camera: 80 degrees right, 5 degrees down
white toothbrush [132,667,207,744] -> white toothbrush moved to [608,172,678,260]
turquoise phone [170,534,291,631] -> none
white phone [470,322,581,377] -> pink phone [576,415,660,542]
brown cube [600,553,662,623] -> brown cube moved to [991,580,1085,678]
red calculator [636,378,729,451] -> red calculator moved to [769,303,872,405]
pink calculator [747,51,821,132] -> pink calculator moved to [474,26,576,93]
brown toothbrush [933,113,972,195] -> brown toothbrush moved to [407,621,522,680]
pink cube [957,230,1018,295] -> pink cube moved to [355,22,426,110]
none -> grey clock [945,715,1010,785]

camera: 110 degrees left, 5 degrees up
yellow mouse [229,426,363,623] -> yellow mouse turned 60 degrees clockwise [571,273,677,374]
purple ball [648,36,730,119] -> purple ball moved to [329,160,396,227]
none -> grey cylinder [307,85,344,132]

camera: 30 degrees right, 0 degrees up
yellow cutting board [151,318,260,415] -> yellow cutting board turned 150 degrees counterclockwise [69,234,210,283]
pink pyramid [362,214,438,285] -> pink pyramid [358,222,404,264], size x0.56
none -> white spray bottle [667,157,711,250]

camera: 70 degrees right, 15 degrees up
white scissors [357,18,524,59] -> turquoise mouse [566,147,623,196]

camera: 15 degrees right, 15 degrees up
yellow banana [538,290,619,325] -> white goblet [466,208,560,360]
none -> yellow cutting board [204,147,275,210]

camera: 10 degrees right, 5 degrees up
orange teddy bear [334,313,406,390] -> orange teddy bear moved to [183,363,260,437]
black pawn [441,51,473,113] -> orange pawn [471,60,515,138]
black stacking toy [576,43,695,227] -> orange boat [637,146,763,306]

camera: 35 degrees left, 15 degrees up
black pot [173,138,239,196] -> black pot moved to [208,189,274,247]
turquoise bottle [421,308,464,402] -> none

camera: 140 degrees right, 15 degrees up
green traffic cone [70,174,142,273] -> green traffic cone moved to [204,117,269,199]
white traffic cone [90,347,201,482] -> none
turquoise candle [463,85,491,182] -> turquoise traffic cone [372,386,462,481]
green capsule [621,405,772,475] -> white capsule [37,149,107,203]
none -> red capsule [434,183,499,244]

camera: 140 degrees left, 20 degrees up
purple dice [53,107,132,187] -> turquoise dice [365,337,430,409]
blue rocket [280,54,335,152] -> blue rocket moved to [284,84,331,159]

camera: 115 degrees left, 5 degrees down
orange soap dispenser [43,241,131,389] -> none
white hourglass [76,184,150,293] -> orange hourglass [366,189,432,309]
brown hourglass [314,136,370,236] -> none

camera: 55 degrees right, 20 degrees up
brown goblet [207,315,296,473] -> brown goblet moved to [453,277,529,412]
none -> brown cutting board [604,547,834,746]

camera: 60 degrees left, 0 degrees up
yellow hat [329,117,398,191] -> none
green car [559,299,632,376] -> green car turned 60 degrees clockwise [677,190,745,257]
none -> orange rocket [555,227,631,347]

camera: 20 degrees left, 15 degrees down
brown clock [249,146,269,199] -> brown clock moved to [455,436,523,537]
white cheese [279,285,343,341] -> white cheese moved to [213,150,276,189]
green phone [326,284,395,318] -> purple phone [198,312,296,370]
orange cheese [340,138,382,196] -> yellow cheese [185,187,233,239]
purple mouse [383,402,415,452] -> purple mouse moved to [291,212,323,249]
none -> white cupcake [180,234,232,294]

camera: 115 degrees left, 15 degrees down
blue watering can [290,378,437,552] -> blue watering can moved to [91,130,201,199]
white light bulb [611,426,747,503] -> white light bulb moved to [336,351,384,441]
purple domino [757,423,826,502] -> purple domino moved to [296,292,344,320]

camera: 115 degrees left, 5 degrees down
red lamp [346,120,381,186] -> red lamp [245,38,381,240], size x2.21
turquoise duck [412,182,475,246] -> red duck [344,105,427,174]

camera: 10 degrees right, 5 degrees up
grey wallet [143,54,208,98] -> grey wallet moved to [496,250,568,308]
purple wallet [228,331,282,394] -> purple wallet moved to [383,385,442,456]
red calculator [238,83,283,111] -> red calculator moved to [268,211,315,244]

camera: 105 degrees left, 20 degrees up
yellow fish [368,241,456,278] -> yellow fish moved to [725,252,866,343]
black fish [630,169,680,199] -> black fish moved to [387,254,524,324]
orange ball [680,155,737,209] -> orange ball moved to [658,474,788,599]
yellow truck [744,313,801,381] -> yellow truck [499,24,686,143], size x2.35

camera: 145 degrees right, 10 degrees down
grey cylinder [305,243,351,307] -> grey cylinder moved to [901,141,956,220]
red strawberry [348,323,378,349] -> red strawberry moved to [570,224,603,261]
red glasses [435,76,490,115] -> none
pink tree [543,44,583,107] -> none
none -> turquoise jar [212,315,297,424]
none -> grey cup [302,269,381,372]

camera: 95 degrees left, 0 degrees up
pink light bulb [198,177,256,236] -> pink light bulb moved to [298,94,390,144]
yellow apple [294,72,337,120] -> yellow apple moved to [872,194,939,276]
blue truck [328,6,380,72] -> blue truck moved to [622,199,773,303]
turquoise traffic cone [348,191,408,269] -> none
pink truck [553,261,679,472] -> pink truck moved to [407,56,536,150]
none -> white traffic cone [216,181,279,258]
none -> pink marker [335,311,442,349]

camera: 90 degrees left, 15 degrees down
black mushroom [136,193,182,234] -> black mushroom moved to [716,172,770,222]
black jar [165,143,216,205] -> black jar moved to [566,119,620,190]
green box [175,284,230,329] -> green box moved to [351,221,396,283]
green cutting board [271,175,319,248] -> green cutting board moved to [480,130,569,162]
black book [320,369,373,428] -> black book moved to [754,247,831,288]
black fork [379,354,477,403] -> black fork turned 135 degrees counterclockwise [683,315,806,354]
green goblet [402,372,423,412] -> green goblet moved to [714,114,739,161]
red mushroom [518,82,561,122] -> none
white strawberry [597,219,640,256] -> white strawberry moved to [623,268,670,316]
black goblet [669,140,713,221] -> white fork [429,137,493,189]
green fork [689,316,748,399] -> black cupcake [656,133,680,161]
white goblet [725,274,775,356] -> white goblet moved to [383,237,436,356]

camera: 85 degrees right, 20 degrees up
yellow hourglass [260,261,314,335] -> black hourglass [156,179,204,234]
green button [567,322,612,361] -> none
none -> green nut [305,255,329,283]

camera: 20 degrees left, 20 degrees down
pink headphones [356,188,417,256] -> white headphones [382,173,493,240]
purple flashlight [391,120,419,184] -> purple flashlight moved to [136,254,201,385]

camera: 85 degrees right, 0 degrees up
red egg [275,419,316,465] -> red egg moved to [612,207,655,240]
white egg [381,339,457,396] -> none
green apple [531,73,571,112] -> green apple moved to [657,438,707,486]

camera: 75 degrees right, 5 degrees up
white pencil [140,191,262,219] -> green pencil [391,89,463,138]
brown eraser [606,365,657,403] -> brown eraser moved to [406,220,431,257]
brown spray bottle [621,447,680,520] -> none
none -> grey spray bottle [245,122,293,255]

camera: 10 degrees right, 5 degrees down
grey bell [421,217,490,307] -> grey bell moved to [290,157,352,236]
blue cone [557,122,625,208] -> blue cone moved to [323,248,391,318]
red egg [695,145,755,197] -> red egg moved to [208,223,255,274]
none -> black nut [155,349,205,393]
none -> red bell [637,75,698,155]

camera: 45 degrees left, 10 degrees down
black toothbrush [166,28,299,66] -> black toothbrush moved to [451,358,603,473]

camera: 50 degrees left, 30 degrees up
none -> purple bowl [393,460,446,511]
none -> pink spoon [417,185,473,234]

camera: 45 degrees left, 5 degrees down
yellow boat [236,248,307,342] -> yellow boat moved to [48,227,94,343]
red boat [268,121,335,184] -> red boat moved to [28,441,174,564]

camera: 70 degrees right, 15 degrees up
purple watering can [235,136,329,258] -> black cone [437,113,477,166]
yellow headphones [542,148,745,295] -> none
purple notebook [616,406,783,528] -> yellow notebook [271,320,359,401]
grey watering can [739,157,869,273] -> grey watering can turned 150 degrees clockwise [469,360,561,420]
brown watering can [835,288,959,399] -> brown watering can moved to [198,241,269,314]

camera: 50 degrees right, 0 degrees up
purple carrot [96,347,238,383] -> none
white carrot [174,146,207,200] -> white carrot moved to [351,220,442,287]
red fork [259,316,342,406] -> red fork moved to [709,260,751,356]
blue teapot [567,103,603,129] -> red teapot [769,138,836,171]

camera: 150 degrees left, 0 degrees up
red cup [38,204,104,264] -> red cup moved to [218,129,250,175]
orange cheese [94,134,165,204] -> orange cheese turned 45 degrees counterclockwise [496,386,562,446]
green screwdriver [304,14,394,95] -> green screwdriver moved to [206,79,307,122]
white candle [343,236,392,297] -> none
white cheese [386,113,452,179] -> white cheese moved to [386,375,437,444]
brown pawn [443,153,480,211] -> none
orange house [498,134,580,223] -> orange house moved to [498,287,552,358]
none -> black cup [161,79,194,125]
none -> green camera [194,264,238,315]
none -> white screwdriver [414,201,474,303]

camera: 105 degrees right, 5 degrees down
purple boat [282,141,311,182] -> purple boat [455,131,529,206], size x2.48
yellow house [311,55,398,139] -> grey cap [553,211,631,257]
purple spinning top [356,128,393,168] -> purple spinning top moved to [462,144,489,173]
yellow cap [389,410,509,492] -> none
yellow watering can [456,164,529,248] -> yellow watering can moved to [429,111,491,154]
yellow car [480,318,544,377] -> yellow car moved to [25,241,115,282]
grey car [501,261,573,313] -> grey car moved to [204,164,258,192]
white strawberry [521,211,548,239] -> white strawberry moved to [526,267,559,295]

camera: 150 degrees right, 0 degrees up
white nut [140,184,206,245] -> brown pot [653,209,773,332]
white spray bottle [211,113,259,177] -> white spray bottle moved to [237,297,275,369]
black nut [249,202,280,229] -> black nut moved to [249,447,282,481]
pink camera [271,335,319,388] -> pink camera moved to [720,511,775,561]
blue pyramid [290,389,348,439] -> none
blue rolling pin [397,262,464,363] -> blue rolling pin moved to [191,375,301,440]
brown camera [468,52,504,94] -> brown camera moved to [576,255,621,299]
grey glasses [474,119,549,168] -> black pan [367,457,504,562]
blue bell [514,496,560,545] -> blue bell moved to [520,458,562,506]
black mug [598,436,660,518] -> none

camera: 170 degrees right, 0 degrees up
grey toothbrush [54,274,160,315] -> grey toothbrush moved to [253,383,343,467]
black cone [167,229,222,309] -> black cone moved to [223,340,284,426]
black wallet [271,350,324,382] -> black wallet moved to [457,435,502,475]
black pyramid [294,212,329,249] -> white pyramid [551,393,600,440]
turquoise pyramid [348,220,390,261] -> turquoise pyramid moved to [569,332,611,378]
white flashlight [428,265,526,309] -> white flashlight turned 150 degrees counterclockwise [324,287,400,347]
──────
**WHAT TO PRODUCE:** Beginning with the line holding "green fork [689,316,748,399]" and ending with the line holding "brown eraser [606,365,657,403]", write out the stretch of material above exactly; add no further lines.

**TASK SOLUTION:**
green fork [689,316,748,399] -> black cupcake [656,133,680,161]
white goblet [725,274,775,356] -> white goblet moved to [383,237,436,356]

camera: 85 degrees right, 20 degrees up
yellow hourglass [260,261,314,335] -> black hourglass [156,179,204,234]
green button [567,322,612,361] -> none
none -> green nut [305,255,329,283]

camera: 20 degrees left, 20 degrees down
pink headphones [356,188,417,256] -> white headphones [382,173,493,240]
purple flashlight [391,120,419,184] -> purple flashlight moved to [136,254,201,385]

camera: 85 degrees right, 0 degrees up
red egg [275,419,316,465] -> red egg moved to [612,207,655,240]
white egg [381,339,457,396] -> none
green apple [531,73,571,112] -> green apple moved to [657,438,707,486]

camera: 75 degrees right, 5 degrees up
white pencil [140,191,262,219] -> green pencil [391,89,463,138]
brown eraser [606,365,657,403] -> brown eraser moved to [406,220,431,257]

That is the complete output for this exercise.